--- DATA SHOWN ---
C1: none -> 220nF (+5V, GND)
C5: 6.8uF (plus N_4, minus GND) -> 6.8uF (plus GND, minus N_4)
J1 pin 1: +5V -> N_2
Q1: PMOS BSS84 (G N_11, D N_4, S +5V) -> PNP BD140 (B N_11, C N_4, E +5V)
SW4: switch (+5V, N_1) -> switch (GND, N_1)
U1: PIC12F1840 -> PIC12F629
---
--- DATA SHOWN ---
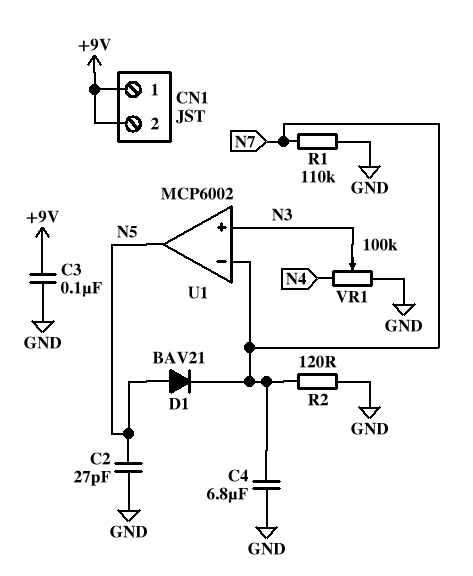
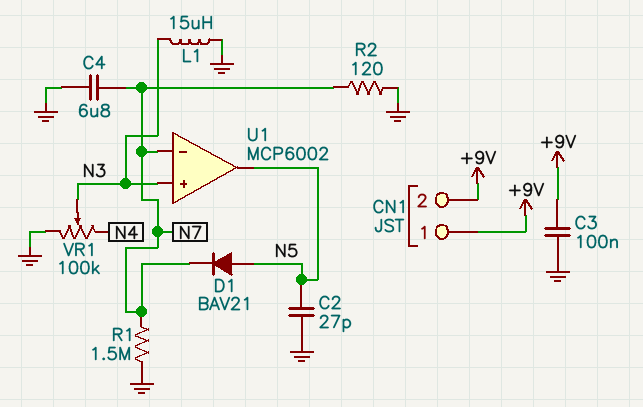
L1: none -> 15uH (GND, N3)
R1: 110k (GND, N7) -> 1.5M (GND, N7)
---
YOUR GOAL: Would you print, exactly as written, every line above from the one holding "C1: none -> 220nF (+5V, GND)" through the one holding "U1: PIC12F1840 -> PIC12F629", with both included and no other lines?

EXERCISE ANSWER:
C1: none -> 220nF (+5V, GND)
C5: 6.8uF (plus N_4, minus GND) -> 6.8uF (plus GND, minus N_4)
J1 pin 1: +5V -> N_2
Q1: PMOS BSS84 (G N_11, D N_4, S +5V) -> PNP BD140 (B N_11, C N_4, E +5V)
SW4: switch (+5V, N_1) -> switch (GND, N_1)
U1: PIC12F1840 -> PIC12F629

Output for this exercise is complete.